• Your goal:
Starting at the top of the records below and ending with the line that contains "Covers - Calc: [517,589,891,735]", print each line exactly as written, skipping the pictures.

• Data to use:

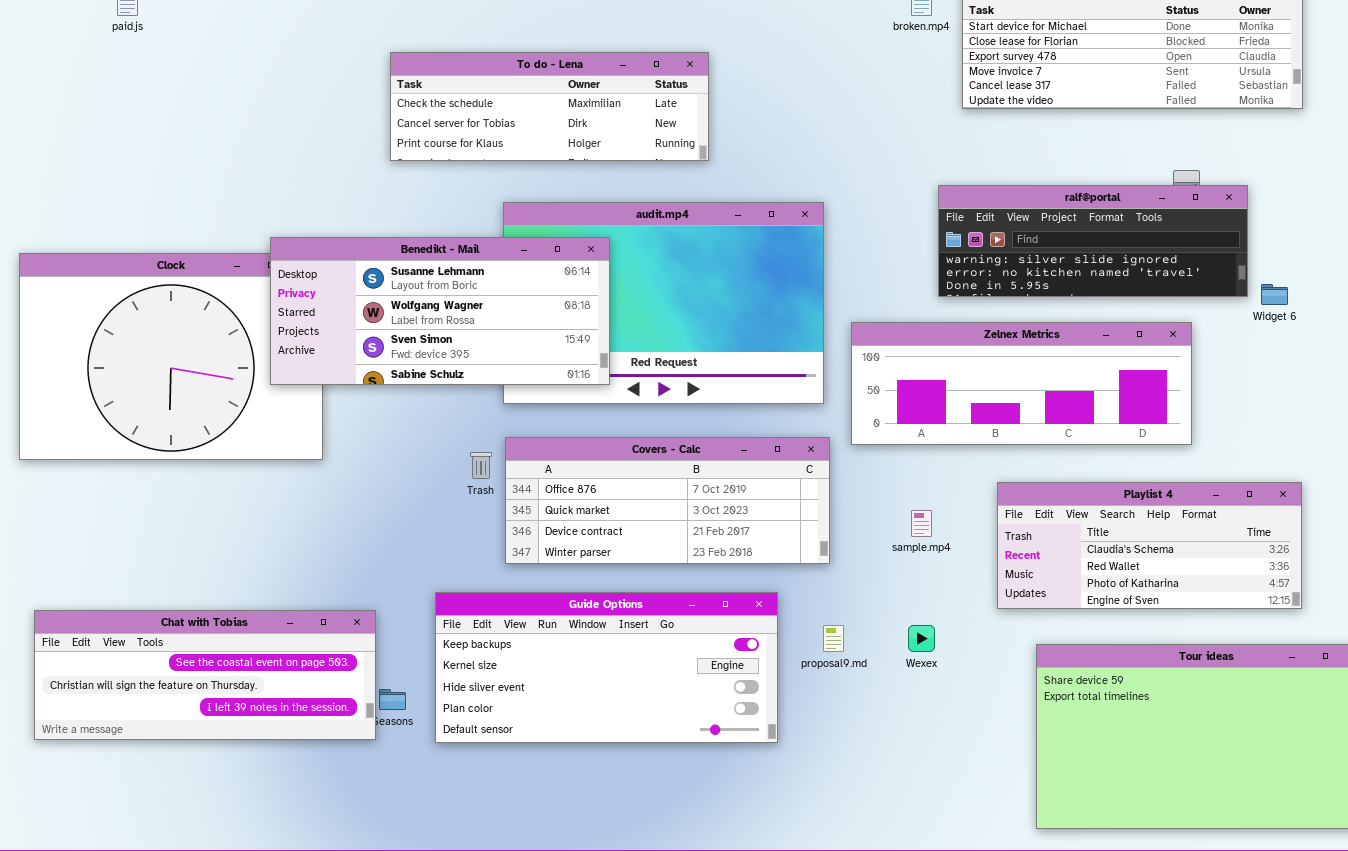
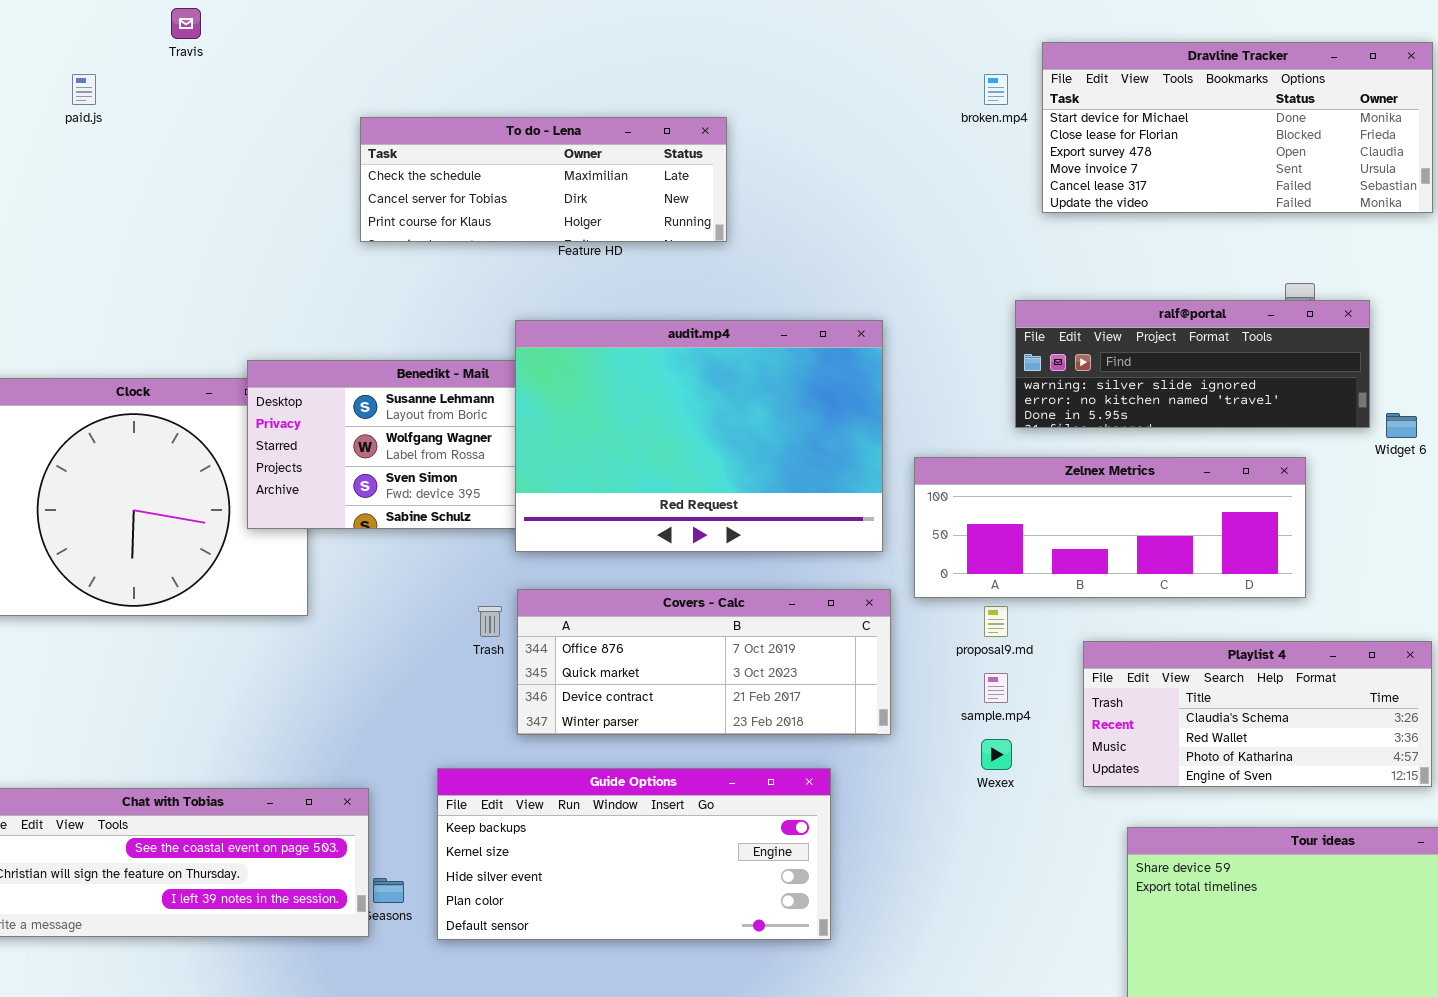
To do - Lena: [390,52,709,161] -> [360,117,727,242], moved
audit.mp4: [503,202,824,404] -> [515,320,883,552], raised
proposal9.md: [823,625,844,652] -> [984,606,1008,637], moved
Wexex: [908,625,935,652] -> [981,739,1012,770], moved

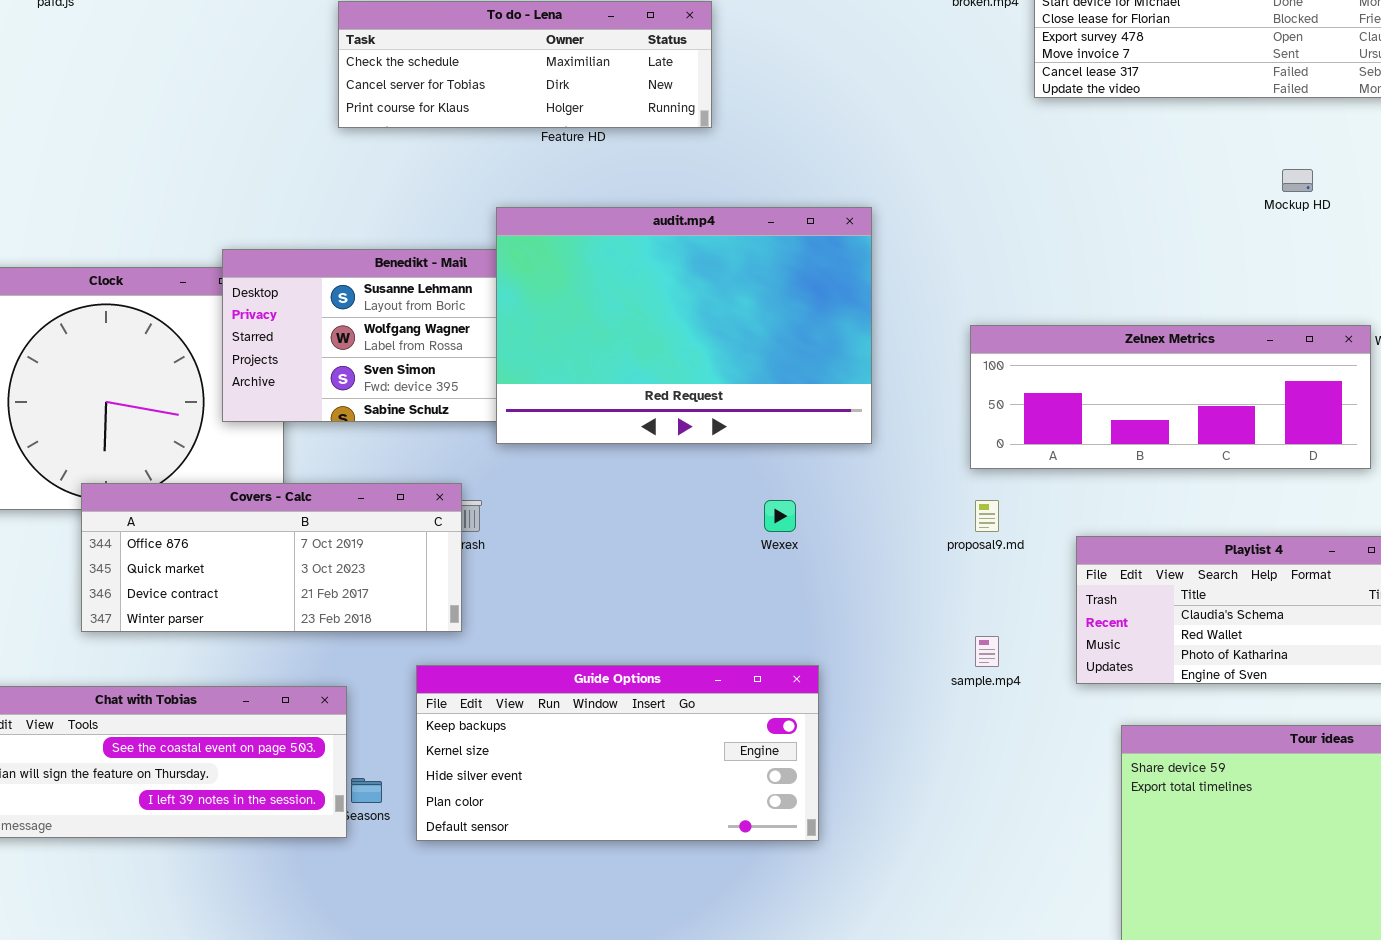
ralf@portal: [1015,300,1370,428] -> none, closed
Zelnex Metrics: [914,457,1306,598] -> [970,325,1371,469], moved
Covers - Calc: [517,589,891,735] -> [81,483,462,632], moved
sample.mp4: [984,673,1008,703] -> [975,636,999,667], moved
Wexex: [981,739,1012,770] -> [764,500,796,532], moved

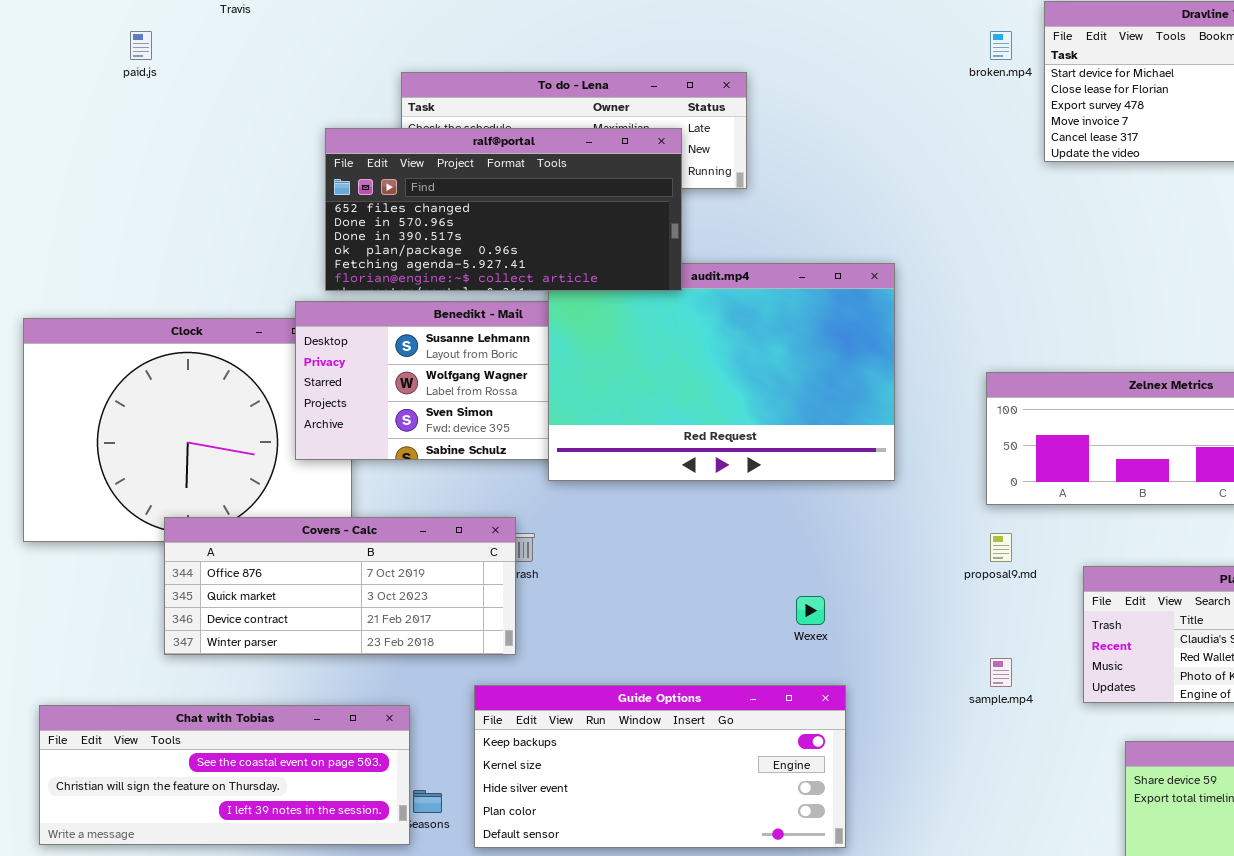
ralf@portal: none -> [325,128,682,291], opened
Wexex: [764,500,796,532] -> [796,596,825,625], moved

• Output for this task:
To do - Lena: [390,52,709,161] -> [360,117,727,242], moved
audit.mp4: [503,202,824,404] -> [515,320,883,552], raised
proposal9.md: [823,625,844,652] -> [984,606,1008,637], moved
Wexex: [908,625,935,652] -> [981,739,1012,770], moved

ralf@portal: [1015,300,1370,428] -> none, closed
Zelnex Metrics: [914,457,1306,598] -> [970,325,1371,469], moved
Covers - Calc: [517,589,891,735] -> [81,483,462,632], moved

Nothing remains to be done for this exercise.